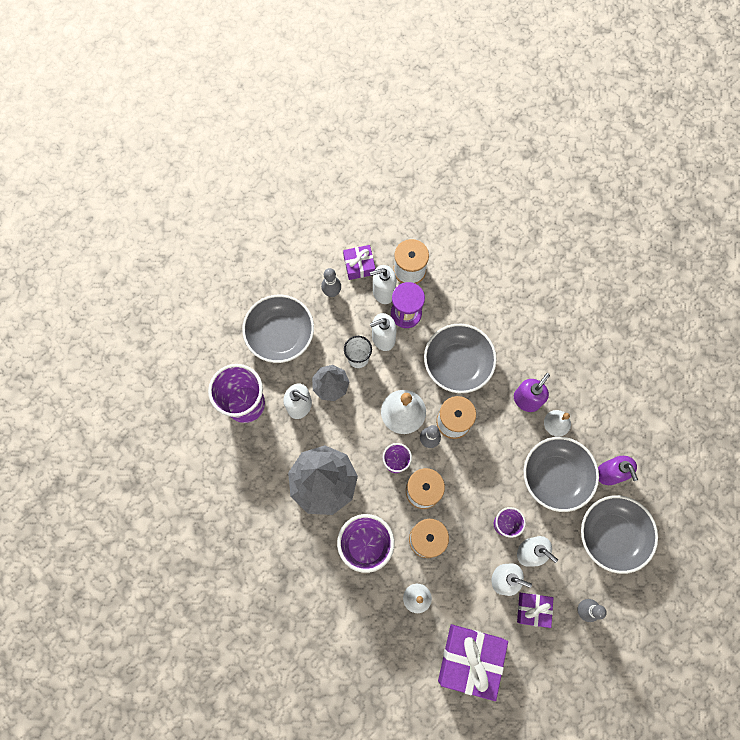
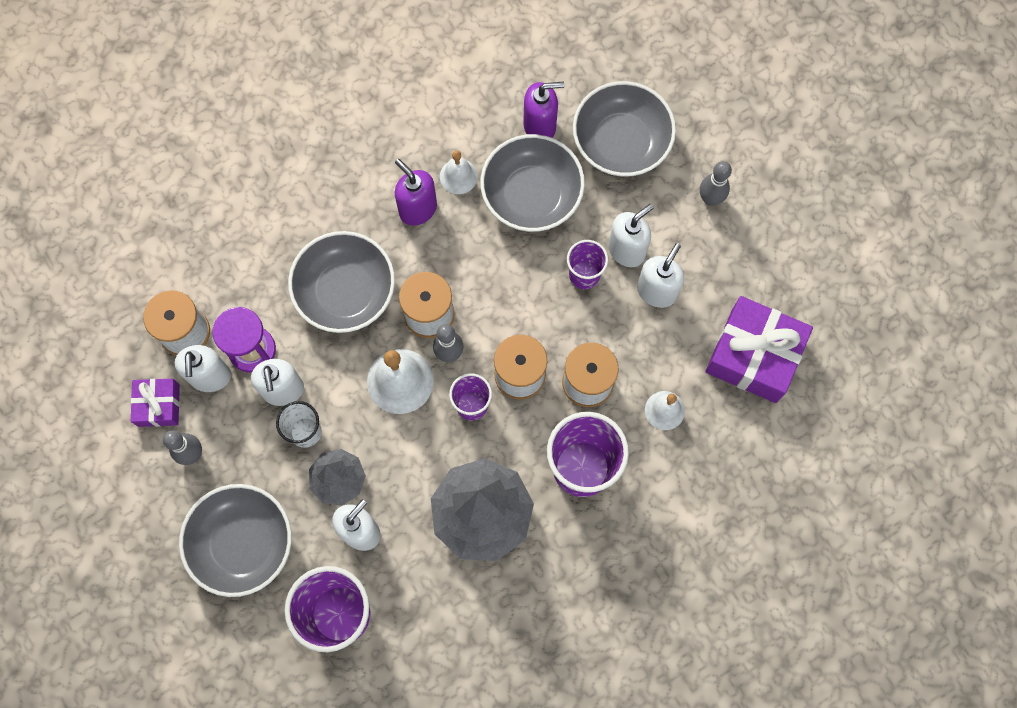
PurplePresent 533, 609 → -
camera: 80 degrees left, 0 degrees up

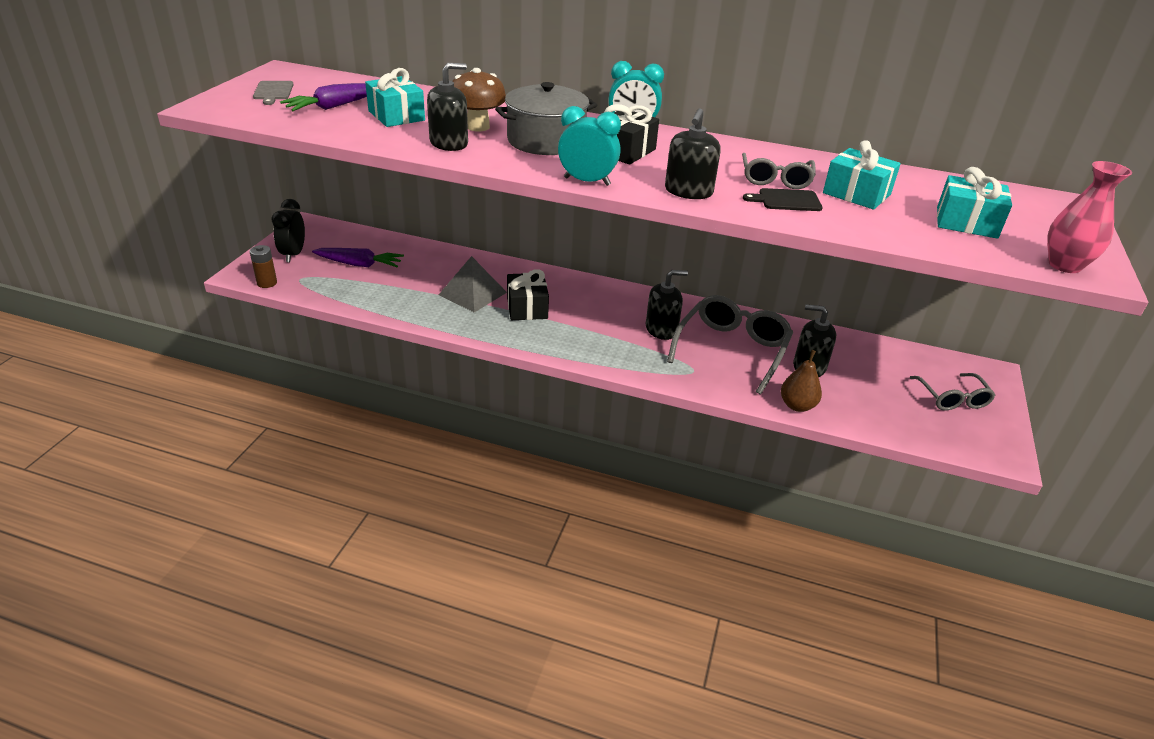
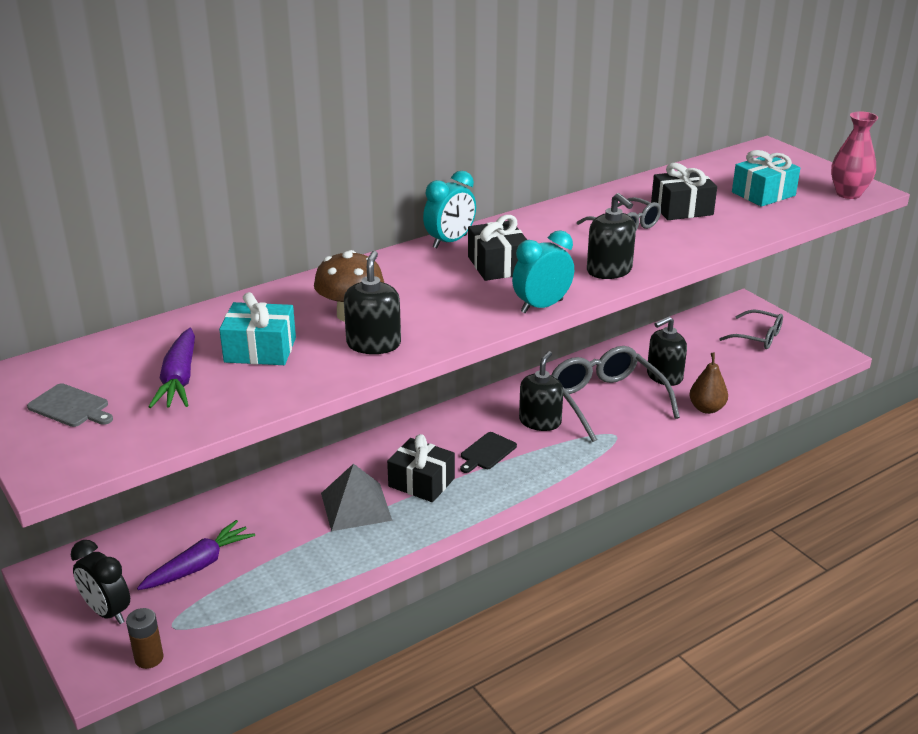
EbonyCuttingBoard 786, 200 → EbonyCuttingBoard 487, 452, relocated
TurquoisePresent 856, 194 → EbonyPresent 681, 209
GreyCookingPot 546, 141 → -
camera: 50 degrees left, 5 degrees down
= = = =
What the task asks:
Write the material out again word for word and omit any images.

Solution:
PurplePresent 533, 609 → -
camera: 80 degrees left, 0 degrees up

EbonyCuttingBoard 786, 200 → EbonyCuttingBoard 487, 452, relocated
TurquoisePresent 856, 194 → EbonyPresent 681, 209
GreyCookingPot 546, 141 → -
camera: 50 degrees left, 5 degrees down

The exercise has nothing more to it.